* _WHAT THE TASK REQUIRES_
Copy out the listing below with every "pink line" swapped for "green line" and nothing else changed. Leave the pictures out of your answer.

-- Begin MATERIAL TO PROCESS --

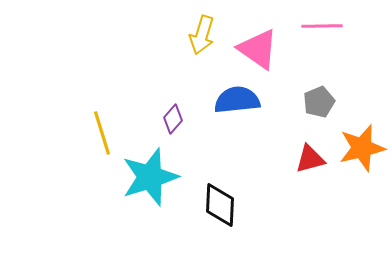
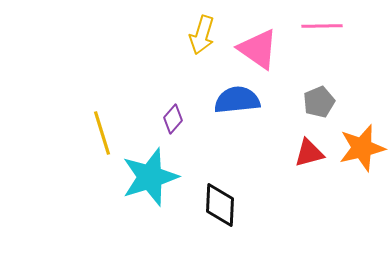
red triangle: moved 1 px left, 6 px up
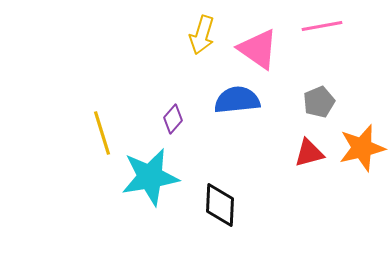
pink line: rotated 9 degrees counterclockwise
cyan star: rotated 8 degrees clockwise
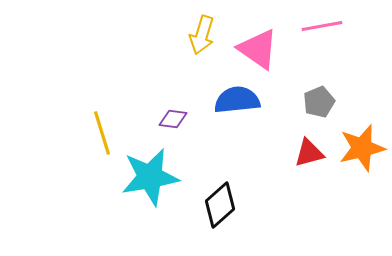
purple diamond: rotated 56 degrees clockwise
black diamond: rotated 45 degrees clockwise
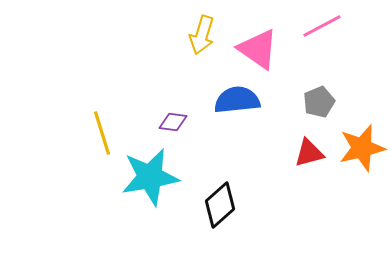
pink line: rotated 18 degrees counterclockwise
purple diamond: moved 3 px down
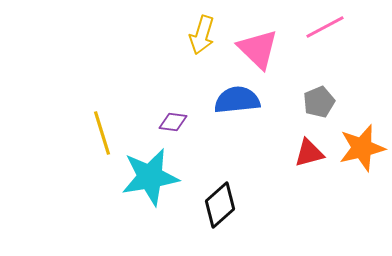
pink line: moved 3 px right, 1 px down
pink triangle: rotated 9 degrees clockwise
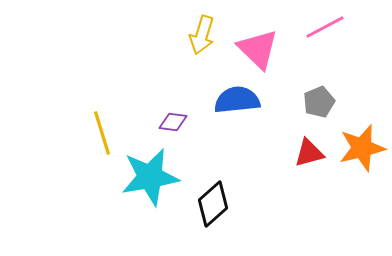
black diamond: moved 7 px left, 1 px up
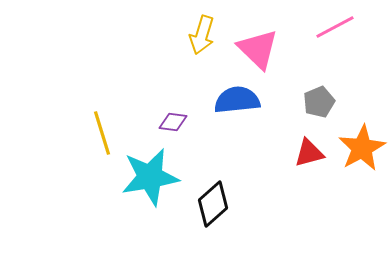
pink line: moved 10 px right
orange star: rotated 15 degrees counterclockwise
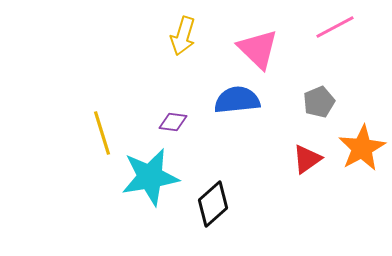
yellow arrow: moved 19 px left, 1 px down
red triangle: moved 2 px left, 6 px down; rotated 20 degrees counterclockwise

-- End MATERIAL TO PROCESS --

* _EXERCISE ANSWER_
red triangle: moved 1 px left, 6 px up
green line: rotated 9 degrees counterclockwise
cyan star: rotated 8 degrees clockwise
purple diamond: rotated 56 degrees clockwise
black diamond: rotated 45 degrees clockwise
green line: rotated 18 degrees counterclockwise
purple diamond: moved 3 px down
green line: moved 3 px right, 1 px down
pink triangle: rotated 9 degrees clockwise
black diamond: moved 7 px left, 1 px up
green line: moved 10 px right
orange star: rotated 15 degrees counterclockwise
yellow arrow: moved 19 px left, 1 px down
red triangle: moved 2 px left, 6 px down; rotated 20 degrees counterclockwise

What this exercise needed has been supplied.